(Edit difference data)
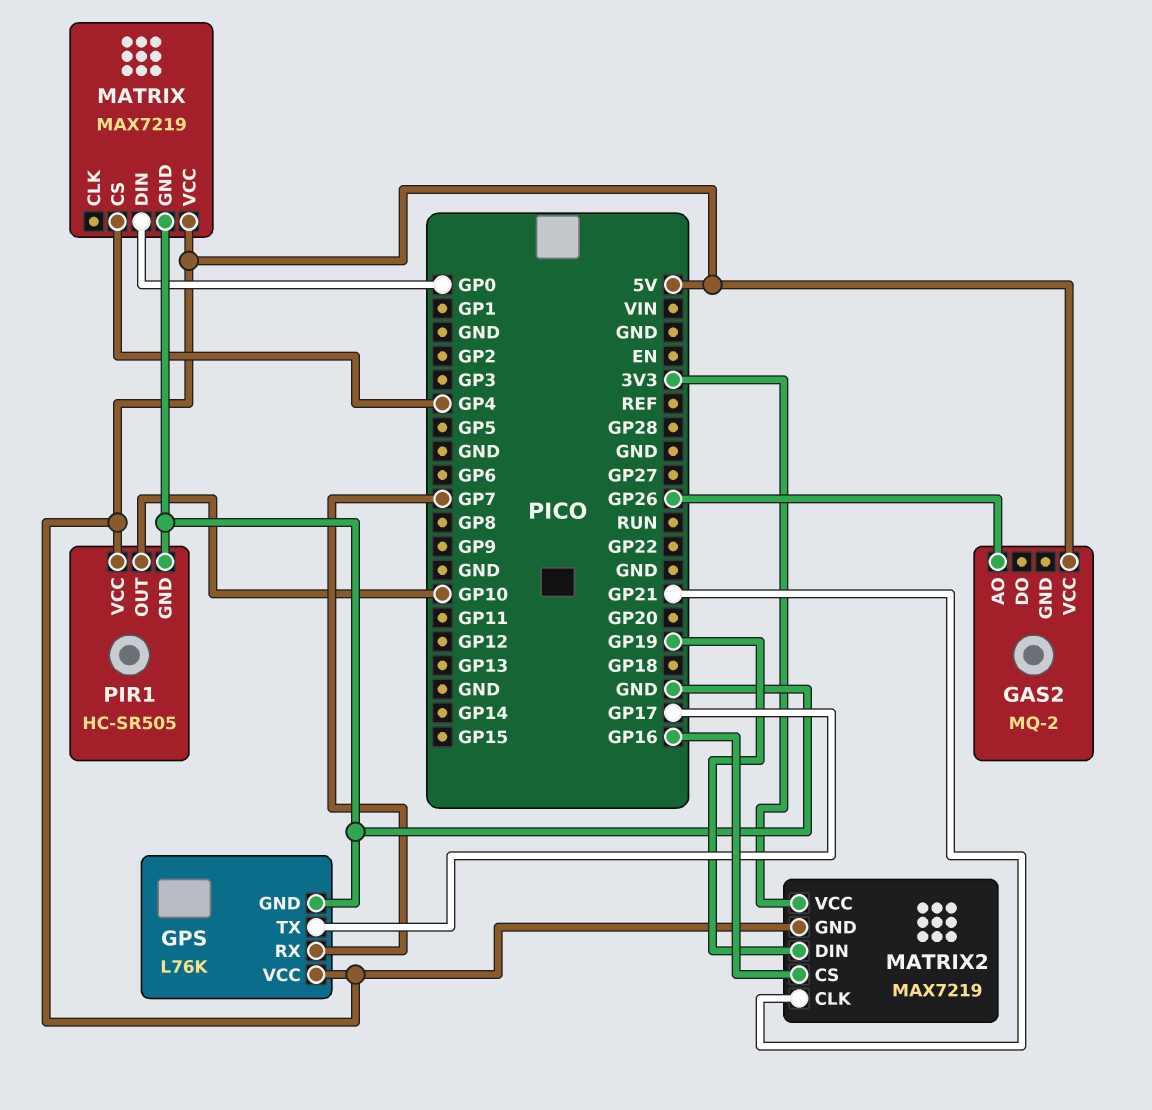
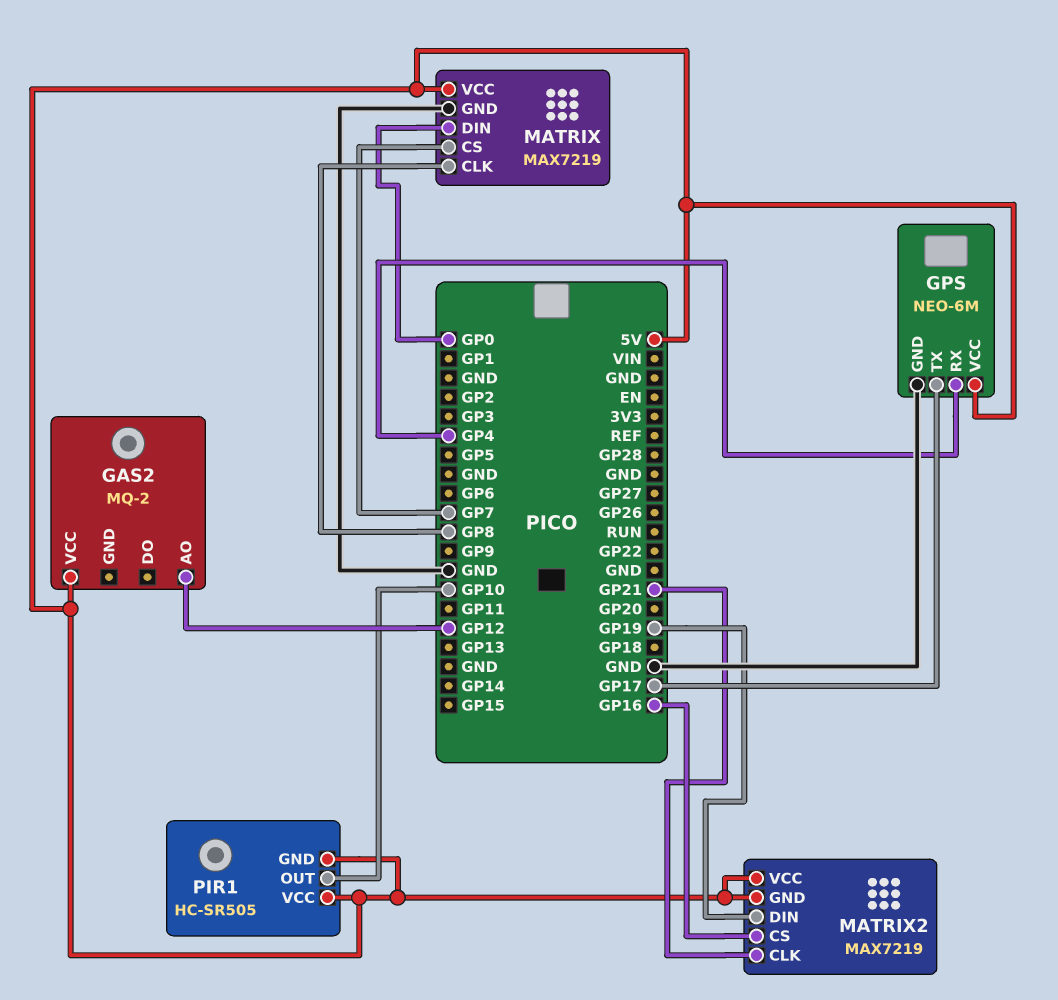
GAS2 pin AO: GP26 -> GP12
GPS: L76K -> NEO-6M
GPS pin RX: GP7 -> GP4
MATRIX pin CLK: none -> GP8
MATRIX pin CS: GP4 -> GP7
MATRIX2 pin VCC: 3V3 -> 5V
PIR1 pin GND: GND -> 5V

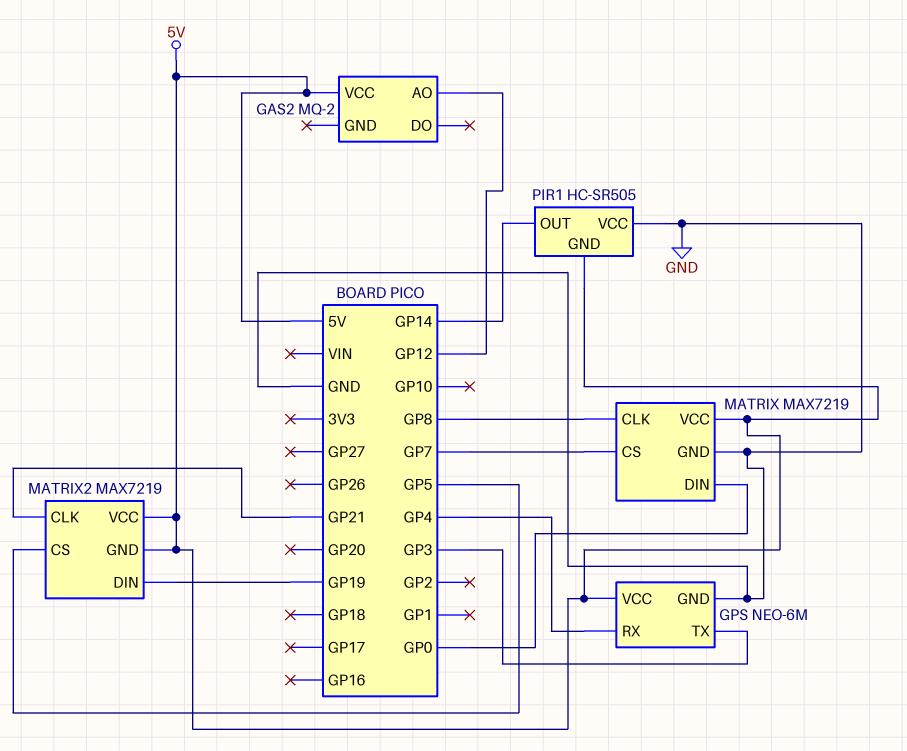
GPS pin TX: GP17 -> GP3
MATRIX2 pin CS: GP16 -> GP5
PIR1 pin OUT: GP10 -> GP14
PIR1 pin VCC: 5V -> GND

● Task instructions
With the images excluded, output every record verbatim.

● Response area
GAS2 pin AO: GP26 -> GP12
GPS: L76K -> NEO-6M
GPS pin RX: GP7 -> GP4
MATRIX pin CLK: none -> GP8
MATRIX pin CS: GP4 -> GP7
MATRIX2 pin VCC: 3V3 -> 5V
PIR1 pin GND: GND -> 5V

GPS pin TX: GP17 -> GP3
MATRIX2 pin CS: GP16 -> GP5
PIR1 pin OUT: GP10 -> GP14
PIR1 pin VCC: 5V -> GND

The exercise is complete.